## Prompt
Say nothing but the number of lines below in which the string "counterclockwise" appears.

## Information shown

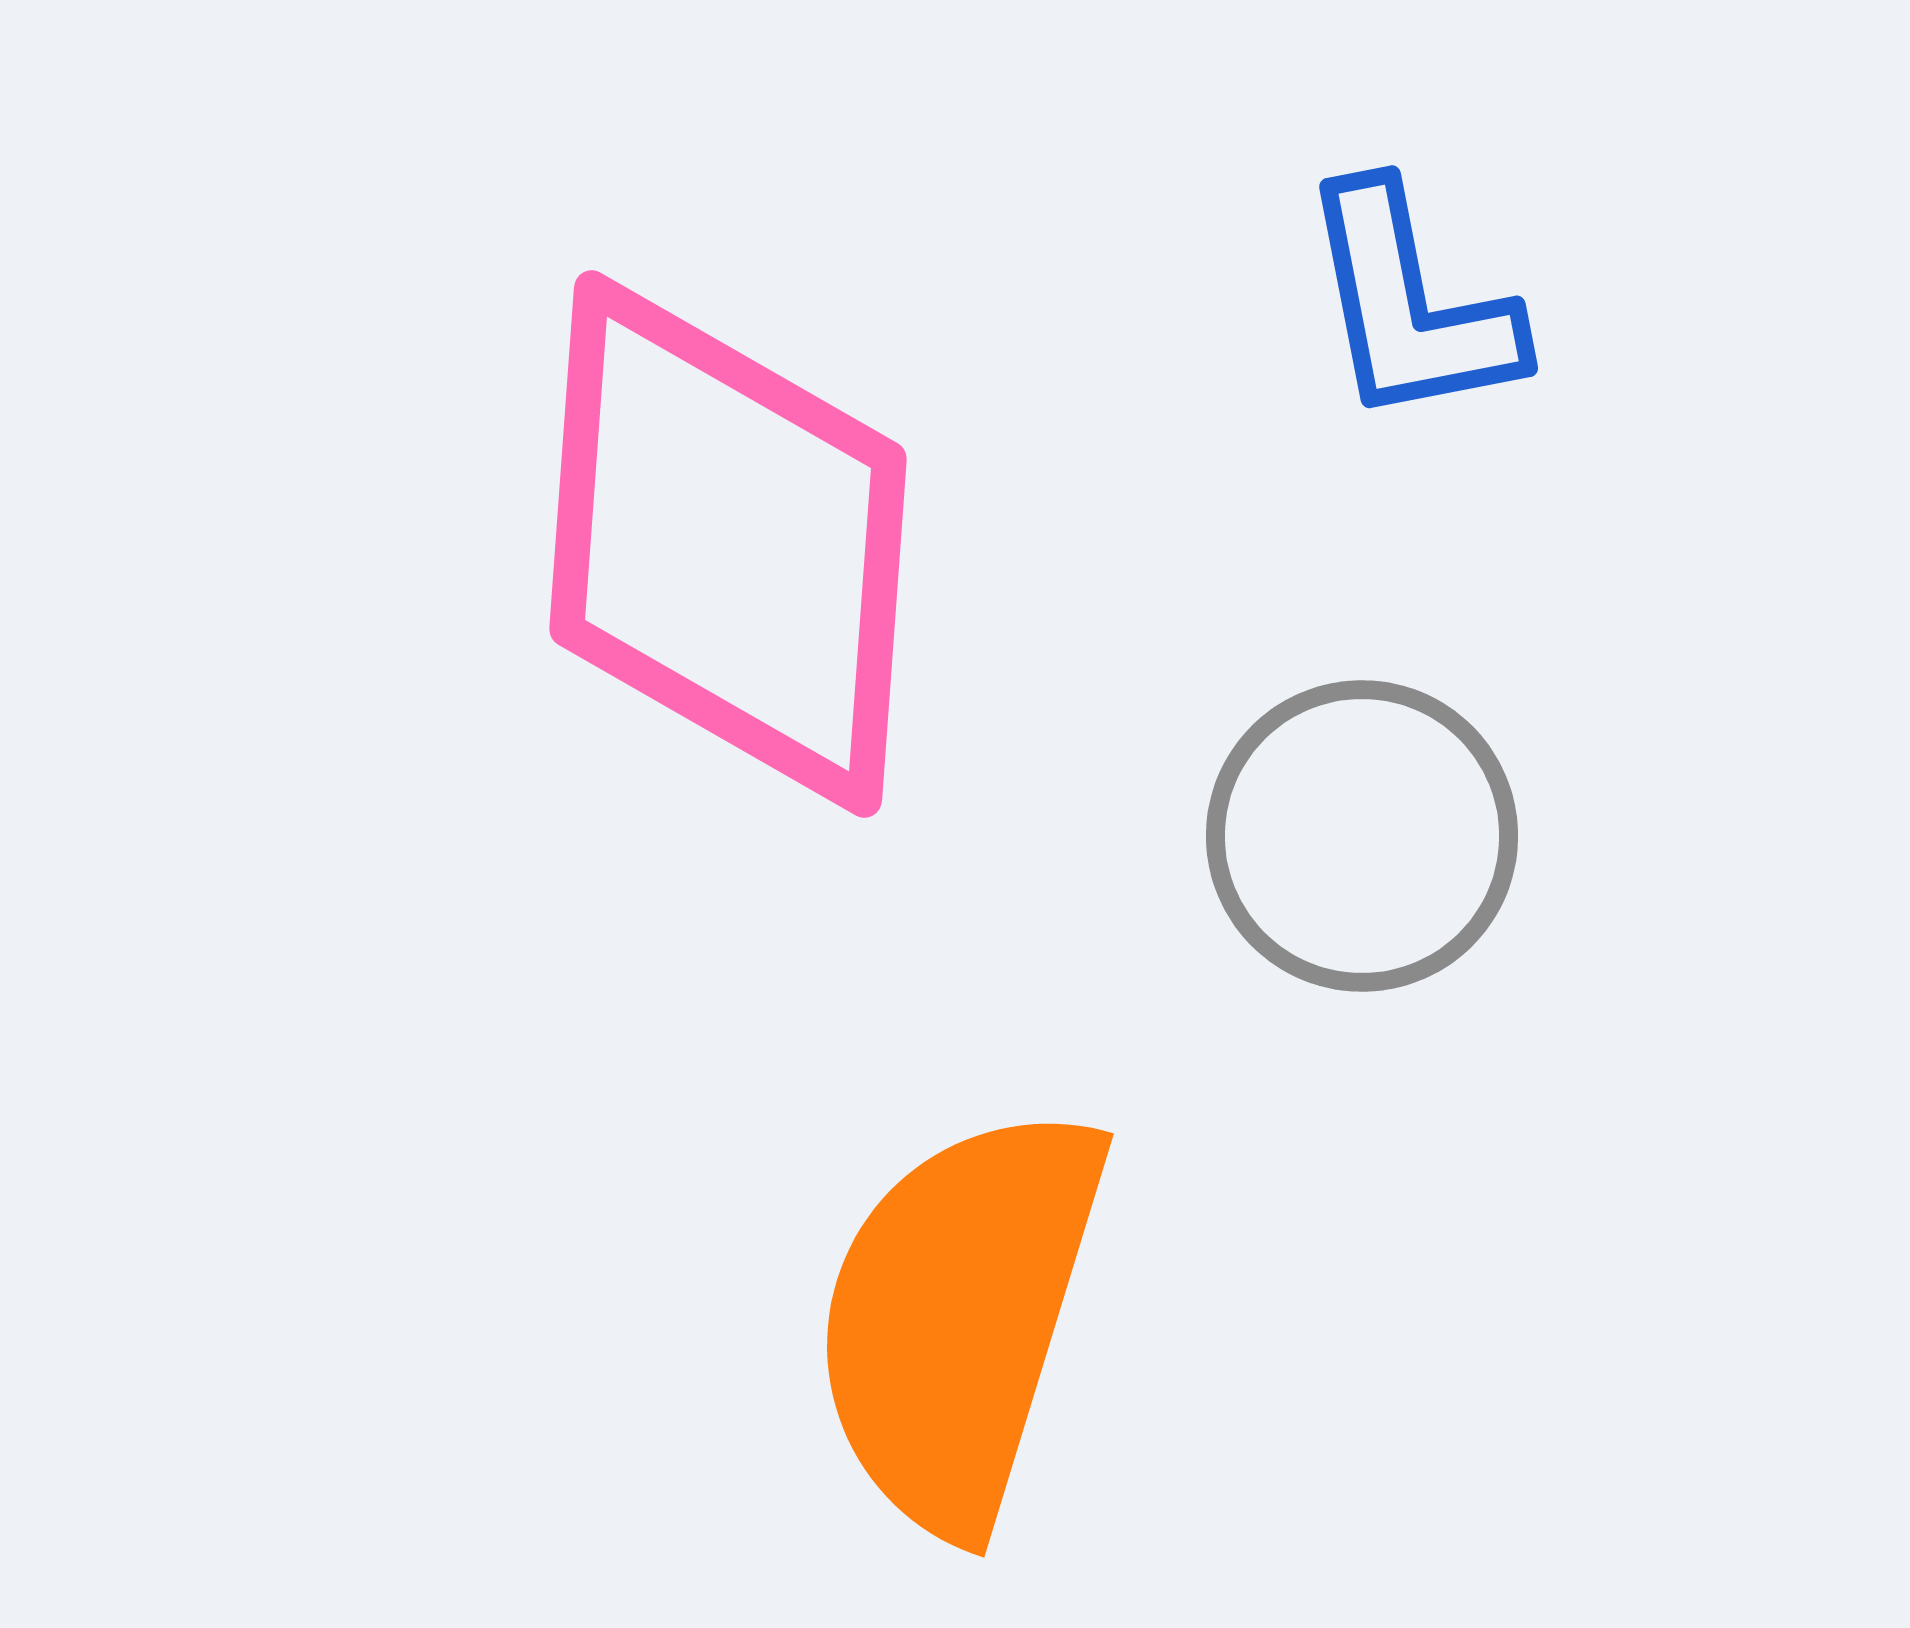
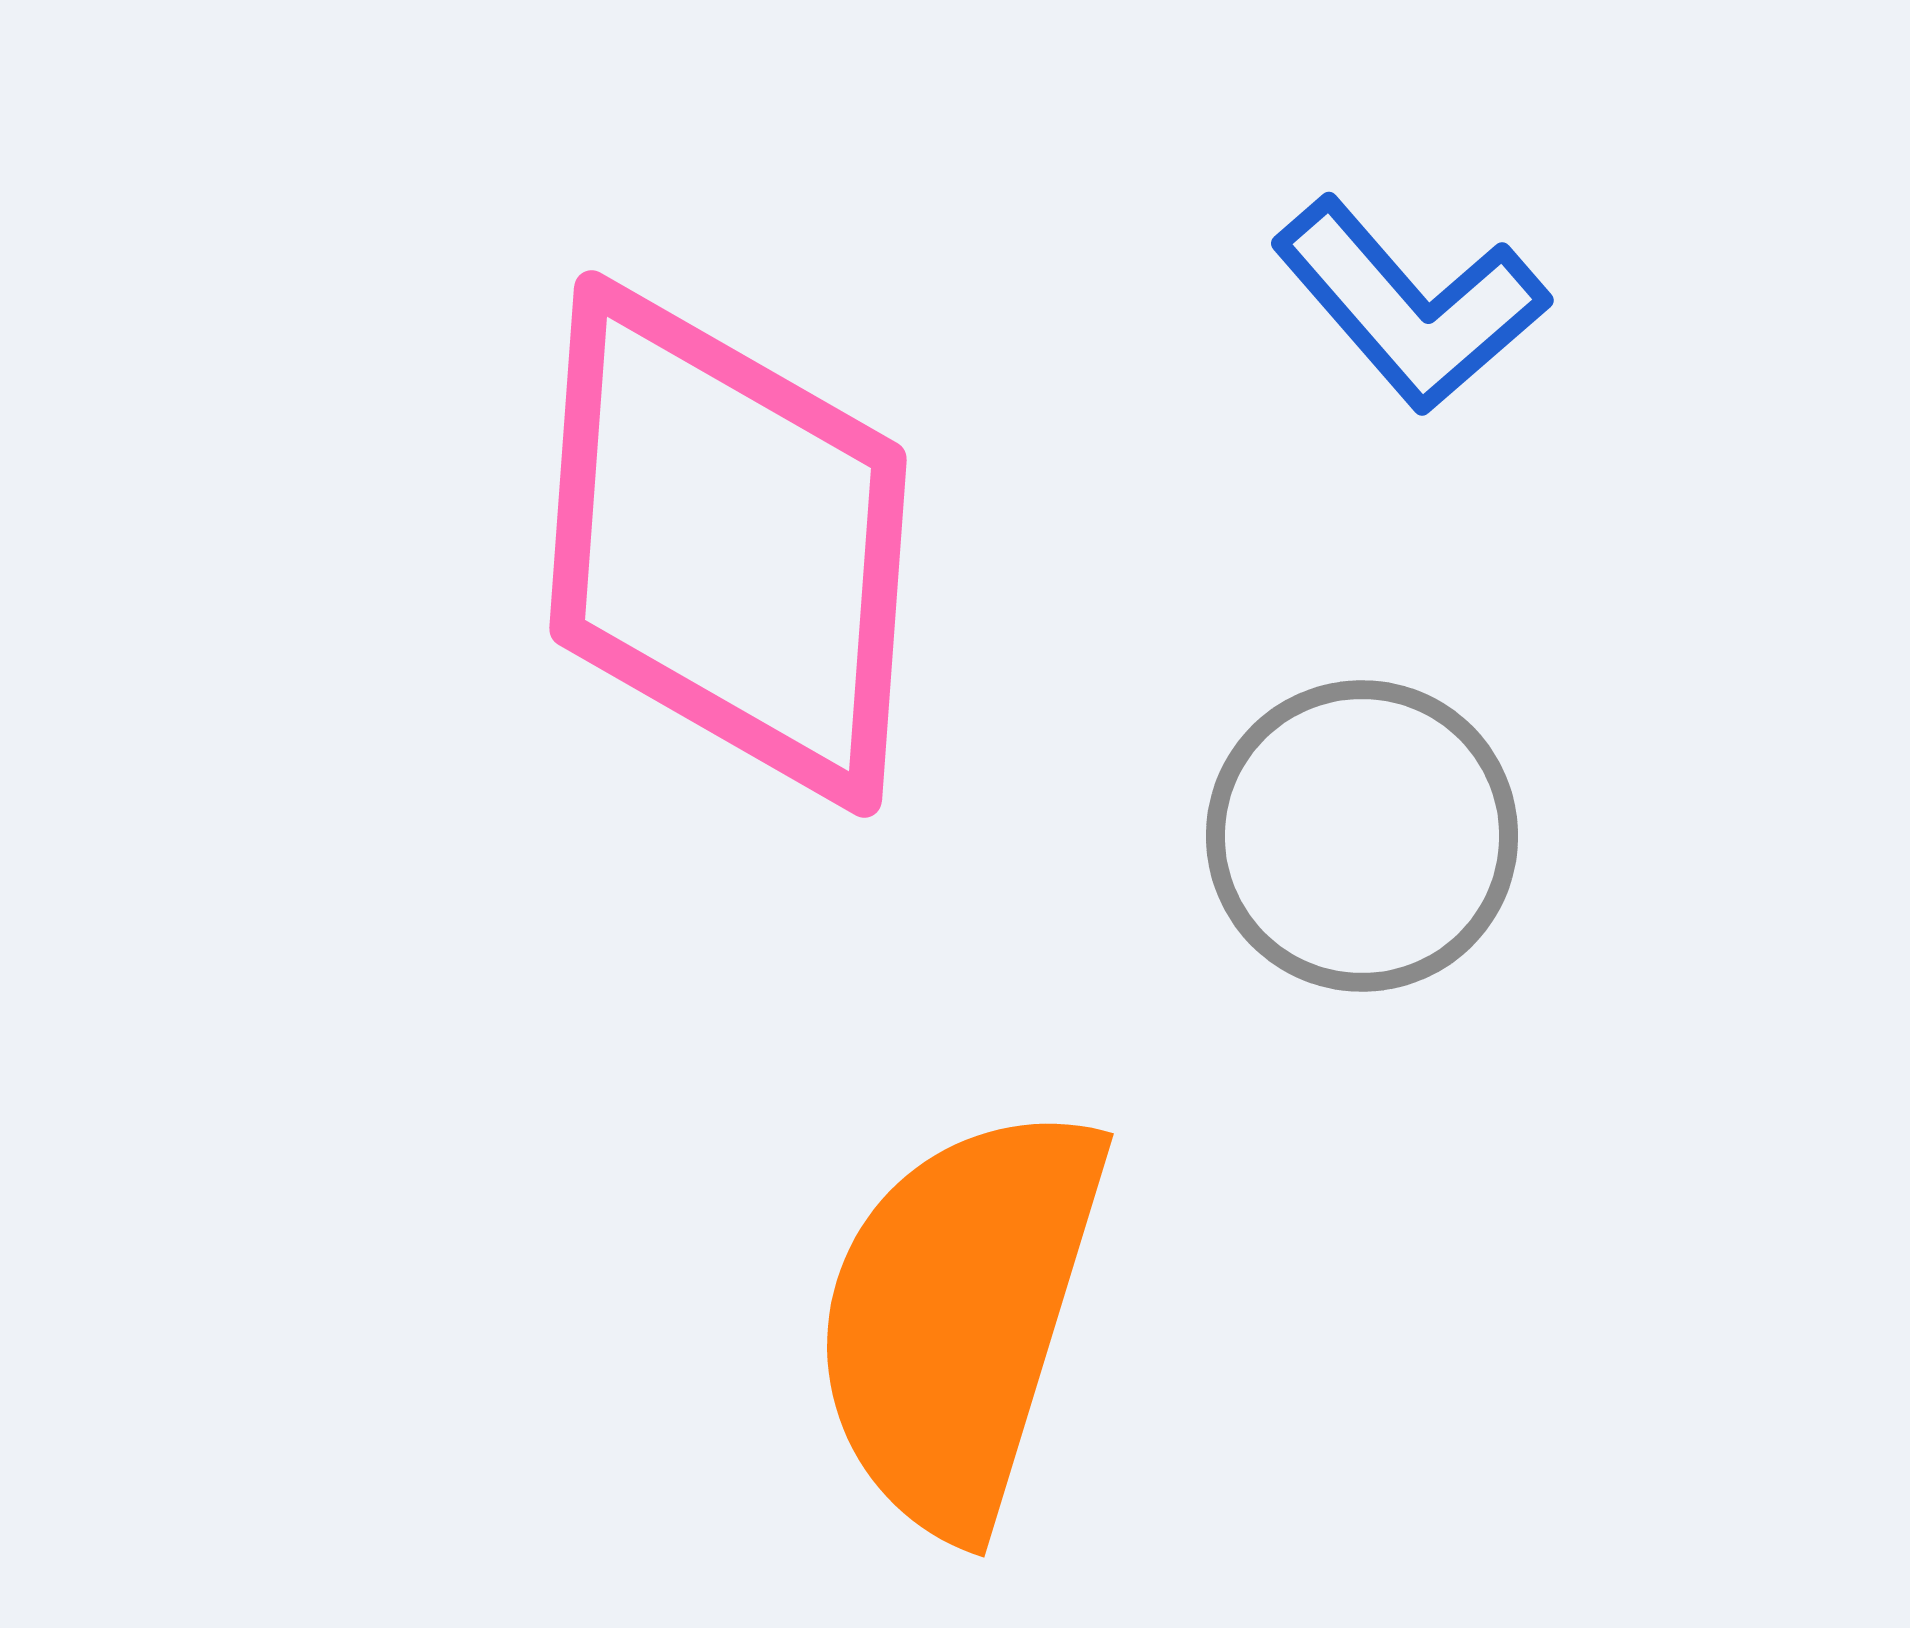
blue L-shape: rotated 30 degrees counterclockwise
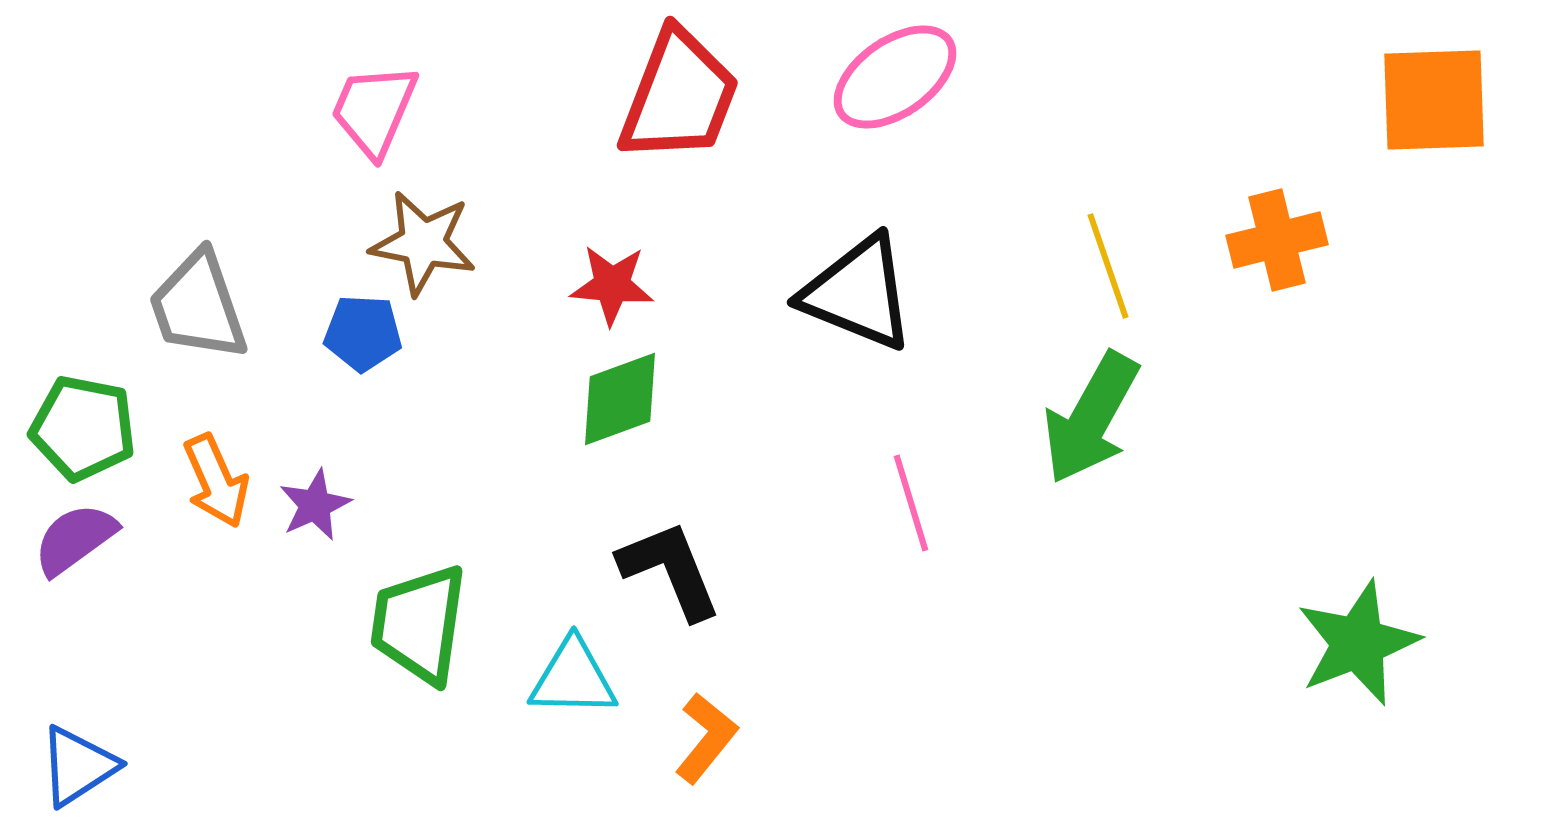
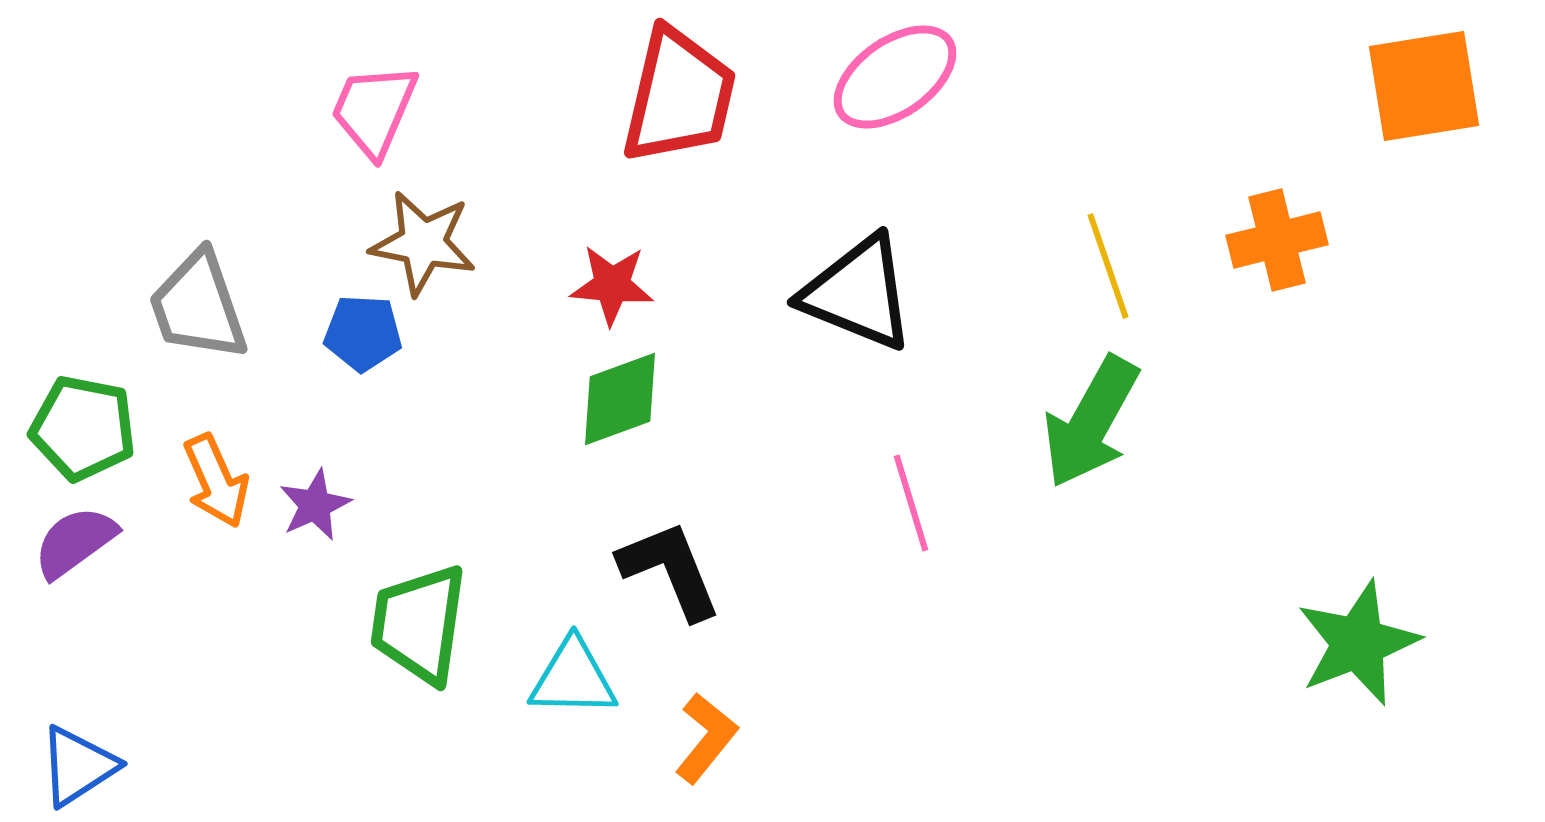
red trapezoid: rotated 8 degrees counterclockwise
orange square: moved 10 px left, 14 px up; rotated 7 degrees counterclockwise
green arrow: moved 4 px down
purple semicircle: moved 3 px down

## Solution for this exercise
3